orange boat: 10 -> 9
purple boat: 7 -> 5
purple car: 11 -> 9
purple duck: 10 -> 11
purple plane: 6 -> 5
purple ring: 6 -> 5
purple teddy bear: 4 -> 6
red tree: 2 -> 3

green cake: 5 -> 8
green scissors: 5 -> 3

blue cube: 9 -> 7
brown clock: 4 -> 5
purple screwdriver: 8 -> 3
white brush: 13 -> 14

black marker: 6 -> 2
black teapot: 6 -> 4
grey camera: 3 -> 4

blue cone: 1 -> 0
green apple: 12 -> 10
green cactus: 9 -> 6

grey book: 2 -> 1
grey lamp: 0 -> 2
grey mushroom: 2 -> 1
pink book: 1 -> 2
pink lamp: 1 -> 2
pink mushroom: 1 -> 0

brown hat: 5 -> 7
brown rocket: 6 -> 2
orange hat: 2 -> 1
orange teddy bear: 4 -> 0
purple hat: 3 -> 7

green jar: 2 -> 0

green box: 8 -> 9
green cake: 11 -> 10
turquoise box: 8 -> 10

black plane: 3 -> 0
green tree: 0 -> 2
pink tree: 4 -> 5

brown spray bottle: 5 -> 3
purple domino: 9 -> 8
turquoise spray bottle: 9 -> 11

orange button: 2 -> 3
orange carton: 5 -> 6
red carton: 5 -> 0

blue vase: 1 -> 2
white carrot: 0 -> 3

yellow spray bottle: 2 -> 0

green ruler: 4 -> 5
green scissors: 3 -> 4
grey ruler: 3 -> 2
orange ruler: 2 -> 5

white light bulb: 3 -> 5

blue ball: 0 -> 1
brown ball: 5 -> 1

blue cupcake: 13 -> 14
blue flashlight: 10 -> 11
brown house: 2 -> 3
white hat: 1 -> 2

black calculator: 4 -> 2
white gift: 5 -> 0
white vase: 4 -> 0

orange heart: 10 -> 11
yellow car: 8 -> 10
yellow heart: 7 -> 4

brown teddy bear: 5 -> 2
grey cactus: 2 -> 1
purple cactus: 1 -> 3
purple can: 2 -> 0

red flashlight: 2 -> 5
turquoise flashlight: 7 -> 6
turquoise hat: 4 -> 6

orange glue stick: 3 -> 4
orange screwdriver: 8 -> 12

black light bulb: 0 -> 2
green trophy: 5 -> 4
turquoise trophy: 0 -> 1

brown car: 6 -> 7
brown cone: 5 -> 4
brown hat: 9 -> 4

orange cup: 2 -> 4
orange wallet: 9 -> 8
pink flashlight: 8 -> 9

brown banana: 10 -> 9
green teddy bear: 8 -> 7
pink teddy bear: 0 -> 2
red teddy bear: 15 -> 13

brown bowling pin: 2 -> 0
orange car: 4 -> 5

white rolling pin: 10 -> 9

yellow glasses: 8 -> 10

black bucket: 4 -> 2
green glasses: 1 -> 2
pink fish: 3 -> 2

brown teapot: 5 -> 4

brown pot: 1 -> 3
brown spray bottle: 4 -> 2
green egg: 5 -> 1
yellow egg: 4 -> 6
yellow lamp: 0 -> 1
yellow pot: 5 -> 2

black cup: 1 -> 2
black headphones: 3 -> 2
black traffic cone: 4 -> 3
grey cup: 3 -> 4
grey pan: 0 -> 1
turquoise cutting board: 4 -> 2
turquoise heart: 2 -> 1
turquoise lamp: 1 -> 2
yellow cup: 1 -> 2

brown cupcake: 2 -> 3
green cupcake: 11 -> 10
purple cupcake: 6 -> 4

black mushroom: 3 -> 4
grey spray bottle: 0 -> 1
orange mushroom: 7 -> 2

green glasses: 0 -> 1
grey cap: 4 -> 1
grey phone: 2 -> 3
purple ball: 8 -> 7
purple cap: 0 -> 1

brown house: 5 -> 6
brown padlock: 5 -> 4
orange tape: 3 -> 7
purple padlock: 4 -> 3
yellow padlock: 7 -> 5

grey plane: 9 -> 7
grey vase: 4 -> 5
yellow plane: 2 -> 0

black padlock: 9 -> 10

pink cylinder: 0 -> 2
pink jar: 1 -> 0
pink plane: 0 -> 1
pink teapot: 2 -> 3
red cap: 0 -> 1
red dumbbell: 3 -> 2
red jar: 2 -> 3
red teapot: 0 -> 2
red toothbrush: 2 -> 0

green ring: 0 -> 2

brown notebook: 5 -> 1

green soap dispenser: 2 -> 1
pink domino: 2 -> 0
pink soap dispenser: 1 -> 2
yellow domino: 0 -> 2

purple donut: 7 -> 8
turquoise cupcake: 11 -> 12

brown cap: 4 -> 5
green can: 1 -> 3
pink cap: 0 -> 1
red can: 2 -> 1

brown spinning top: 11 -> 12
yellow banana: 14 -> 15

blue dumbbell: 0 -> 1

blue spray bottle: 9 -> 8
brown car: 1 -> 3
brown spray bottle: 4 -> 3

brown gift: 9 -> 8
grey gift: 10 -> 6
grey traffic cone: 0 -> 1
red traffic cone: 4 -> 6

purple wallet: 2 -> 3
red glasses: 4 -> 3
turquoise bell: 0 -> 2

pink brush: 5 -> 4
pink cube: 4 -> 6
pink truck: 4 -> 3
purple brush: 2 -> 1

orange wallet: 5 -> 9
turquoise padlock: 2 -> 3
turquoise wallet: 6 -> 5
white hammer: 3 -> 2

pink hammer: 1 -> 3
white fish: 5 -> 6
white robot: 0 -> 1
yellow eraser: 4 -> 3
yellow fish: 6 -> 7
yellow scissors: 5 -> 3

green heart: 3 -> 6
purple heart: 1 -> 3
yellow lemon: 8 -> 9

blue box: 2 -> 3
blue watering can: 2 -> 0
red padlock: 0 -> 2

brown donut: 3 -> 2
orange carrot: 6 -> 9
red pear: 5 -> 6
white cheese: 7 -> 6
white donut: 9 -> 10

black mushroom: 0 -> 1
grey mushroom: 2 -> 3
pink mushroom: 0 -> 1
------------------------
Transcribe the listing above in full, word for word.

- _SOLUTION TO THIS EXERCISE_:
orange boat: 10 -> 9
purple boat: 7 -> 5
purple car: 11 -> 9
purple duck: 10 -> 11
purple plane: 6 -> 5
purple ring: 6 -> 5
purple teddy bear: 4 -> 6
red tree: 2 -> 3

green cake: 5 -> 8
green scissors: 5 -> 3

blue cube: 9 -> 7
brown clock: 4 -> 5
purple screwdriver: 8 -> 3
white brush: 13 -> 14

black marker: 6 -> 2
black teapot: 6 -> 4
grey camera: 3 -> 4

blue cone: 1 -> 0
green apple: 12 -> 10
green cactus: 9 -> 6

grey book: 2 -> 1
grey lamp: 0 -> 2
grey mushroom: 2 -> 1
pink book: 1 -> 2
pink lamp: 1 -> 2
pink mushroom: 1 -> 0

brown hat: 5 -> 7
brown rocket: 6 -> 2
orange hat: 2 -> 1
orange teddy bear: 4 -> 0
purple hat: 3 -> 7

green jar: 2 -> 0

green box: 8 -> 9
green cake: 11 -> 10
turquoise box: 8 -> 10

black plane: 3 -> 0
green tree: 0 -> 2
pink tree: 4 -> 5

brown spray bottle: 5 -> 3
purple domino: 9 -> 8
turquoise spray bottle: 9 -> 11

orange button: 2 -> 3
orange carton: 5 -> 6
red carton: 5 -> 0

blue vase: 1 -> 2
white carrot: 0 -> 3

yellow spray bottle: 2 -> 0

green ruler: 4 -> 5
green scissors: 3 -> 4
grey ruler: 3 -> 2
orange ruler: 2 -> 5

white light bulb: 3 -> 5

blue ball: 0 -> 1
brown ball: 5 -> 1

blue cupcake: 13 -> 14
blue flashlight: 10 -> 11
brown house: 2 -> 3
white hat: 1 -> 2

black calculator: 4 -> 2
white gift: 5 -> 0
white vase: 4 -> 0

orange heart: 10 -> 11
yellow car: 8 -> 10
yellow heart: 7 -> 4

brown teddy bear: 5 -> 2
grey cactus: 2 -> 1
purple cactus: 1 -> 3
purple can: 2 -> 0

red flashlight: 2 -> 5
turquoise flashlight: 7 -> 6
turquoise hat: 4 -> 6

orange glue stick: 3 -> 4
orange screwdriver: 8 -> 12

black light bulb: 0 -> 2
green trophy: 5 -> 4
turquoise trophy: 0 -> 1

brown car: 6 -> 7
brown cone: 5 -> 4
brown hat: 9 -> 4

orange cup: 2 -> 4
orange wallet: 9 -> 8
pink flashlight: 8 -> 9

brown banana: 10 -> 9
green teddy bear: 8 -> 7
pink teddy bear: 0 -> 2
red teddy bear: 15 -> 13

brown bowling pin: 2 -> 0
orange car: 4 -> 5

white rolling pin: 10 -> 9

yellow glasses: 8 -> 10

black bucket: 4 -> 2
green glasses: 1 -> 2
pink fish: 3 -> 2

brown teapot: 5 -> 4

brown pot: 1 -> 3
brown spray bottle: 4 -> 2
green egg: 5 -> 1
yellow egg: 4 -> 6
yellow lamp: 0 -> 1
yellow pot: 5 -> 2

black cup: 1 -> 2
black headphones: 3 -> 2
black traffic cone: 4 -> 3
grey cup: 3 -> 4
grey pan: 0 -> 1
turquoise cutting board: 4 -> 2
turquoise heart: 2 -> 1
turquoise lamp: 1 -> 2
yellow cup: 1 -> 2

brown cupcake: 2 -> 3
green cupcake: 11 -> 10
purple cupcake: 6 -> 4

black mushroom: 3 -> 4
grey spray bottle: 0 -> 1
orange mushroom: 7 -> 2

green glasses: 0 -> 1
grey cap: 4 -> 1
grey phone: 2 -> 3
purple ball: 8 -> 7
purple cap: 0 -> 1

brown house: 5 -> 6
brown padlock: 5 -> 4
orange tape: 3 -> 7
purple padlock: 4 -> 3
yellow padlock: 7 -> 5

grey plane: 9 -> 7
grey vase: 4 -> 5
yellow plane: 2 -> 0

black padlock: 9 -> 10

pink cylinder: 0 -> 2
pink jar: 1 -> 0
pink plane: 0 -> 1
pink teapot: 2 -> 3
red cap: 0 -> 1
red dumbbell: 3 -> 2
red jar: 2 -> 3
red teapot: 0 -> 2
red toothbrush: 2 -> 0

green ring: 0 -> 2

brown notebook: 5 -> 1

green soap dispenser: 2 -> 1
pink domino: 2 -> 0
pink soap dispenser: 1 -> 2
yellow domino: 0 -> 2

purple donut: 7 -> 8
turquoise cupcake: 11 -> 12

brown cap: 4 -> 5
green can: 1 -> 3
pink cap: 0 -> 1
red can: 2 -> 1

brown spinning top: 11 -> 12
yellow banana: 14 -> 15

blue dumbbell: 0 -> 1

blue spray bottle: 9 -> 8
brown car: 1 -> 3
brown spray bottle: 4 -> 3

brown gift: 9 -> 8
grey gift: 10 -> 6
grey traffic cone: 0 -> 1
red traffic cone: 4 -> 6

purple wallet: 2 -> 3
red glasses: 4 -> 3
turquoise bell: 0 -> 2

pink brush: 5 -> 4
pink cube: 4 -> 6
pink truck: 4 -> 3
purple brush: 2 -> 1

orange wallet: 5 -> 9
turquoise padlock: 2 -> 3
turquoise wallet: 6 -> 5
white hammer: 3 -> 2

pink hammer: 1 -> 3
white fish: 5 -> 6
white robot: 0 -> 1
yellow eraser: 4 -> 3
yellow fish: 6 -> 7
yellow scissors: 5 -> 3

green heart: 3 -> 6
purple heart: 1 -> 3
yellow lemon: 8 -> 9

blue box: 2 -> 3
blue watering can: 2 -> 0
red padlock: 0 -> 2

brown donut: 3 -> 2
orange carrot: 6 -> 9
red pear: 5 -> 6
white cheese: 7 -> 6
white donut: 9 -> 10

black mushroom: 0 -> 1
grey mushroom: 2 -> 3
pink mushroom: 0 -> 1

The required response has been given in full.